■ **Task details**
Exactly as given, transcribe each entry that follows.

•••••

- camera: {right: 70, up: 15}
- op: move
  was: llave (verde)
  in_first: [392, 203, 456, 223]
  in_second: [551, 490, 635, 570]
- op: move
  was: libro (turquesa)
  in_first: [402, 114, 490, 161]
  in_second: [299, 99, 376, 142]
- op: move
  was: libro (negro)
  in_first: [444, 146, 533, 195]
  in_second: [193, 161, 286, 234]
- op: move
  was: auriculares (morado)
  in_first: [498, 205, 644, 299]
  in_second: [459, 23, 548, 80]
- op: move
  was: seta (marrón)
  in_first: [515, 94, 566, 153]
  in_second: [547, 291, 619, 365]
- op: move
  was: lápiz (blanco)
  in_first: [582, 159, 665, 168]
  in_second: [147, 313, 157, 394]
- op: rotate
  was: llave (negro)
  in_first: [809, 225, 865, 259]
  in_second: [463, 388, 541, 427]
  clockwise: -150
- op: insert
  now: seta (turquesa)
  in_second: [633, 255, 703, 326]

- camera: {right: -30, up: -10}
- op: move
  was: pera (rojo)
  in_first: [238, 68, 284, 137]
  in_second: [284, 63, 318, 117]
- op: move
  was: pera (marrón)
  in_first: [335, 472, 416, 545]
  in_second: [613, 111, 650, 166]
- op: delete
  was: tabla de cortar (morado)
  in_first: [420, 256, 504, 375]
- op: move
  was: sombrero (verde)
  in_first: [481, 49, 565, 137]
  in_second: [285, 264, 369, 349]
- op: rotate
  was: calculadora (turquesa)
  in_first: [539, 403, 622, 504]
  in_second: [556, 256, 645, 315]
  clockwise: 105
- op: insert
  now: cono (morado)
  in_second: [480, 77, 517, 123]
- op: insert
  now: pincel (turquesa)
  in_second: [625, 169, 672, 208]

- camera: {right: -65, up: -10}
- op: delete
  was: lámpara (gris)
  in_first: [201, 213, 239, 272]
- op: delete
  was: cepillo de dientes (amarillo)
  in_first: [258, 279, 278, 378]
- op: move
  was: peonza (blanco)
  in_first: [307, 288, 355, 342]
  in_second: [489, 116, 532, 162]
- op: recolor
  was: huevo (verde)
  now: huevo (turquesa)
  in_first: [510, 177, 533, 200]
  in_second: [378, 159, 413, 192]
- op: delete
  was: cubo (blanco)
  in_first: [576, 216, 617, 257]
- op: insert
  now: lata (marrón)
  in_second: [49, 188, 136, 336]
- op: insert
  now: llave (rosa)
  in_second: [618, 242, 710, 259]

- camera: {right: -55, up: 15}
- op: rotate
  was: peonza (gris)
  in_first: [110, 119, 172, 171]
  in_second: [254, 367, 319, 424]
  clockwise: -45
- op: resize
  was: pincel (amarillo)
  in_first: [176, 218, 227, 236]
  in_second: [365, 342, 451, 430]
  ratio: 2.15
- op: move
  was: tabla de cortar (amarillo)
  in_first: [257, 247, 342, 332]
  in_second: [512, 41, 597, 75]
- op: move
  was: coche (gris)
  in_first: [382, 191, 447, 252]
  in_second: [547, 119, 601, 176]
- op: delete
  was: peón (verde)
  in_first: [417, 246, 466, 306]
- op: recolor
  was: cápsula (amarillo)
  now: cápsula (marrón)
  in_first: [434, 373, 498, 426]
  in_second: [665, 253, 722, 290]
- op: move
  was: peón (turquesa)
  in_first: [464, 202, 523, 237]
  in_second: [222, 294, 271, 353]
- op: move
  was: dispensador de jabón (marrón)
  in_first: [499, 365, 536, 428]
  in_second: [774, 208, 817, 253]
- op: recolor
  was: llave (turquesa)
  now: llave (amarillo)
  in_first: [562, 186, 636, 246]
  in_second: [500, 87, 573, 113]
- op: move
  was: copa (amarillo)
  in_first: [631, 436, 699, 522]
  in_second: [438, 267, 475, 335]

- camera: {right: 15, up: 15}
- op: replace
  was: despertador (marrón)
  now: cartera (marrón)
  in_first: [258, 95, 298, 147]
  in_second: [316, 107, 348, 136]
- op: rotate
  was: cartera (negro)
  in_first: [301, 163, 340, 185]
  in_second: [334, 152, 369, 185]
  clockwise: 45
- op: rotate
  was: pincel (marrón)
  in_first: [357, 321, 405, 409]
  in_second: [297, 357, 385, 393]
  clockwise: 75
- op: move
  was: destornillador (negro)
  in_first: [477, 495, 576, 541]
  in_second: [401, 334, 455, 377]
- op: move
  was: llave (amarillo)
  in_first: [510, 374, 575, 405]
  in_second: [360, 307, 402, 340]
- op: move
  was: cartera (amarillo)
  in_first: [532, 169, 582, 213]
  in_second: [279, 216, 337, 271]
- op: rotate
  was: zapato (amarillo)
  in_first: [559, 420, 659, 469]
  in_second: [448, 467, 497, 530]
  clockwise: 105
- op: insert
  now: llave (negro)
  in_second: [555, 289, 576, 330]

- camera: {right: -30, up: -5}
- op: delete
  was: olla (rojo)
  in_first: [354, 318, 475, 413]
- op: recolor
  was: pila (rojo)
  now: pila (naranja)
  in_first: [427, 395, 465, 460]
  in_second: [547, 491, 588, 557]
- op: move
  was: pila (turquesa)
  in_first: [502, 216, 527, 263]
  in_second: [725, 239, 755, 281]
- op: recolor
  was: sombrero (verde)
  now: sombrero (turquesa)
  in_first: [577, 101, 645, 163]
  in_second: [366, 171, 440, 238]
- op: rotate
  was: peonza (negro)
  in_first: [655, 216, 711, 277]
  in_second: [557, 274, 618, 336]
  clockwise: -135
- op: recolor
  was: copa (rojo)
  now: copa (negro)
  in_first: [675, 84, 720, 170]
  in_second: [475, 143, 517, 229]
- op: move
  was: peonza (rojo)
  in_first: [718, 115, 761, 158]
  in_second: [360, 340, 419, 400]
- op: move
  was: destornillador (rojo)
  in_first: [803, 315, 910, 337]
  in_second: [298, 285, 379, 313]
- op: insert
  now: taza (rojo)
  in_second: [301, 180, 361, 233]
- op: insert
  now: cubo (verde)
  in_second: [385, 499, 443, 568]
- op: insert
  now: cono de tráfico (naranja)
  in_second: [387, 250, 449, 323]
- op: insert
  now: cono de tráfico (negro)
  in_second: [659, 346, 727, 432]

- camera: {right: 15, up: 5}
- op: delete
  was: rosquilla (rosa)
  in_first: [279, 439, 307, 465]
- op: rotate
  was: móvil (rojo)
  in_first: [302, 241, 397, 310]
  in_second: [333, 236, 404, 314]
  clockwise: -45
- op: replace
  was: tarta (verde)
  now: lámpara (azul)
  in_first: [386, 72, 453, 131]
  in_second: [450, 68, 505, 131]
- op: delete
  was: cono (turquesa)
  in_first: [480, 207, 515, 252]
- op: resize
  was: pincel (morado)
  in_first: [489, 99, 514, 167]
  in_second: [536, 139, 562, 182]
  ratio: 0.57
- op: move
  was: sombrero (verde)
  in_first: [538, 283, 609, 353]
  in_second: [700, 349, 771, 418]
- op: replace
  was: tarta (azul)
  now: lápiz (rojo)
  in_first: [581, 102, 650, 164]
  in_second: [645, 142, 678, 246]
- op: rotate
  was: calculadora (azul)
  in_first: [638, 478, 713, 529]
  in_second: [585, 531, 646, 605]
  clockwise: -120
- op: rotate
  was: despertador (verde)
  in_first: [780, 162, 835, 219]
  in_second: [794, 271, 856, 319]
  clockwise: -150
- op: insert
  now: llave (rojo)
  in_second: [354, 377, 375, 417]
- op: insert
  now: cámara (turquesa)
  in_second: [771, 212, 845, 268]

•••••

■ **Written response**
- camera: {right: 70, up: 15}
- op: move
  was: llave (verde)
  in_first: [392, 203, 456, 223]
  in_second: [551, 490, 635, 570]
- op: move
  was: libro (turquesa)
  in_first: [402, 114, 490, 161]
  in_second: [299, 99, 376, 142]
- op: move
  was: libro (negro)
  in_first: [444, 146, 533, 195]
  in_second: [193, 161, 286, 234]
- op: move
  was: auriculares (morado)
  in_first: [498, 205, 644, 299]
  in_second: [459, 23, 548, 80]
- op: move
  was: seta (marrón)
  in_first: [515, 94, 566, 153]
  in_second: [547, 291, 619, 365]
- op: move
  was: lápiz (blanco)
  in_first: [582, 159, 665, 168]
  in_second: [147, 313, 157, 394]
- op: rotate
  was: llave (negro)
  in_first: [809, 225, 865, 259]
  in_second: [463, 388, 541, 427]
  clockwise: -150
- op: insert
  now: seta (turquesa)
  in_second: [633, 255, 703, 326]

- camera: {right: -30, up: -10}
- op: move
  was: pera (rojo)
  in_first: [238, 68, 284, 137]
  in_second: [284, 63, 318, 117]
- op: move
  was: pera (marrón)
  in_first: [335, 472, 416, 545]
  in_second: [613, 111, 650, 166]
- op: delete
  was: tabla de cortar (morado)
  in_first: [420, 256, 504, 375]
- op: move
  was: sombrero (verde)
  in_first: [481, 49, 565, 137]
  in_second: [285, 264, 369, 349]
- op: rotate
  was: calculadora (turquesa)
  in_first: [539, 403, 622, 504]
  in_second: [556, 256, 645, 315]
  clockwise: 105
- op: insert
  now: cono (morado)
  in_second: [480, 77, 517, 123]
- op: insert
  now: pincel (turquesa)
  in_second: [625, 169, 672, 208]

- camera: {right: -65, up: -10}
- op: delete
  was: lámpara (gris)
  in_first: [201, 213, 239, 272]
- op: delete
  was: cepillo de dientes (amarillo)
  in_first: [258, 279, 278, 378]
- op: move
  was: peonza (blanco)
  in_first: [307, 288, 355, 342]
  in_second: [489, 116, 532, 162]
- op: recolor
  was: huevo (verde)
  now: huevo (turquesa)
  in_first: [510, 177, 533, 200]
  in_second: [378, 159, 413, 192]
- op: delete
  was: cubo (blanco)
  in_first: [576, 216, 617, 257]
- op: insert
  now: lata (marrón)
  in_second: [49, 188, 136, 336]
- op: insert
  now: llave (rosa)
  in_second: [618, 242, 710, 259]

- camera: {right: -55, up: 15}
- op: rotate
  was: peonza (gris)
  in_first: [110, 119, 172, 171]
  in_second: [254, 367, 319, 424]
  clockwise: -45
- op: resize
  was: pincel (amarillo)
  in_first: [176, 218, 227, 236]
  in_second: [365, 342, 451, 430]
  ratio: 2.15
- op: move
  was: tabla de cortar (amarillo)
  in_first: [257, 247, 342, 332]
  in_second: [512, 41, 597, 75]
- op: move
  was: coche (gris)
  in_first: [382, 191, 447, 252]
  in_second: [547, 119, 601, 176]
- op: delete
  was: peón (verde)
  in_first: [417, 246, 466, 306]
- op: recolor
  was: cápsula (amarillo)
  now: cápsula (marrón)
  in_first: [434, 373, 498, 426]
  in_second: [665, 253, 722, 290]
- op: move
  was: peón (turquesa)
  in_first: [464, 202, 523, 237]
  in_second: [222, 294, 271, 353]
- op: move
  was: dispensador de jabón (marrón)
  in_first: [499, 365, 536, 428]
  in_second: [774, 208, 817, 253]
- op: recolor
  was: llave (turquesa)
  now: llave (amarillo)
  in_first: [562, 186, 636, 246]
  in_second: [500, 87, 573, 113]
- op: move
  was: copa (amarillo)
  in_first: [631, 436, 699, 522]
  in_second: [438, 267, 475, 335]

- camera: {right: 15, up: 15}
- op: replace
  was: despertador (marrón)
  now: cartera (marrón)
  in_first: [258, 95, 298, 147]
  in_second: [316, 107, 348, 136]
- op: rotate
  was: cartera (negro)
  in_first: [301, 163, 340, 185]
  in_second: [334, 152, 369, 185]
  clockwise: 45
- op: rotate
  was: pincel (marrón)
  in_first: [357, 321, 405, 409]
  in_second: [297, 357, 385, 393]
  clockwise: 75
- op: move
  was: destornillador (negro)
  in_first: [477, 495, 576, 541]
  in_second: [401, 334, 455, 377]
- op: move
  was: llave (amarillo)
  in_first: [510, 374, 575, 405]
  in_second: [360, 307, 402, 340]
- op: move
  was: cartera (amarillo)
  in_first: [532, 169, 582, 213]
  in_second: [279, 216, 337, 271]
- op: rotate
  was: zapato (amarillo)
  in_first: [559, 420, 659, 469]
  in_second: [448, 467, 497, 530]
  clockwise: 105
- op: insert
  now: llave (negro)
  in_second: [555, 289, 576, 330]

- camera: {right: -30, up: -5}
- op: delete
  was: olla (rojo)
  in_first: [354, 318, 475, 413]
- op: recolor
  was: pila (rojo)
  now: pila (naranja)
  in_first: [427, 395, 465, 460]
  in_second: [547, 491, 588, 557]
- op: move
  was: pila (turquesa)
  in_first: [502, 216, 527, 263]
  in_second: [725, 239, 755, 281]
- op: recolor
  was: sombrero (verde)
  now: sombrero (turquesa)
  in_first: [577, 101, 645, 163]
  in_second: [366, 171, 440, 238]
- op: rotate
  was: peonza (negro)
  in_first: [655, 216, 711, 277]
  in_second: [557, 274, 618, 336]
  clockwise: -135
- op: recolor
  was: copa (rojo)
  now: copa (negro)
  in_first: [675, 84, 720, 170]
  in_second: [475, 143, 517, 229]
- op: move
  was: peonza (rojo)
  in_first: [718, 115, 761, 158]
  in_second: [360, 340, 419, 400]
- op: move
  was: destornillador (rojo)
  in_first: [803, 315, 910, 337]
  in_second: [298, 285, 379, 313]
- op: insert
  now: taza (rojo)
  in_second: [301, 180, 361, 233]
- op: insert
  now: cubo (verde)
  in_second: [385, 499, 443, 568]
- op: insert
  now: cono de tráfico (naranja)
  in_second: [387, 250, 449, 323]
- op: insert
  now: cono de tráfico (negro)
  in_second: [659, 346, 727, 432]

- camera: {right: 15, up: 5}
- op: delete
  was: rosquilla (rosa)
  in_first: [279, 439, 307, 465]
- op: rotate
  was: móvil (rojo)
  in_first: [302, 241, 397, 310]
  in_second: [333, 236, 404, 314]
  clockwise: -45
- op: replace
  was: tarta (verde)
  now: lámpara (azul)
  in_first: [386, 72, 453, 131]
  in_second: [450, 68, 505, 131]
- op: delete
  was: cono (turquesa)
  in_first: [480, 207, 515, 252]
- op: resize
  was: pincel (morado)
  in_first: [489, 99, 514, 167]
  in_second: [536, 139, 562, 182]
  ratio: 0.57
- op: move
  was: sombrero (verde)
  in_first: [538, 283, 609, 353]
  in_second: [700, 349, 771, 418]
- op: replace
  was: tarta (azul)
  now: lápiz (rojo)
  in_first: [581, 102, 650, 164]
  in_second: [645, 142, 678, 246]
- op: rotate
  was: calculadora (azul)
  in_first: [638, 478, 713, 529]
  in_second: [585, 531, 646, 605]
  clockwise: -120
- op: rotate
  was: despertador (verde)
  in_first: [780, 162, 835, 219]
  in_second: [794, 271, 856, 319]
  clockwise: -150
- op: insert
  now: llave (rojo)
  in_second: [354, 377, 375, 417]
- op: insert
  now: cámara (turquesa)
  in_second: [771, 212, 845, 268]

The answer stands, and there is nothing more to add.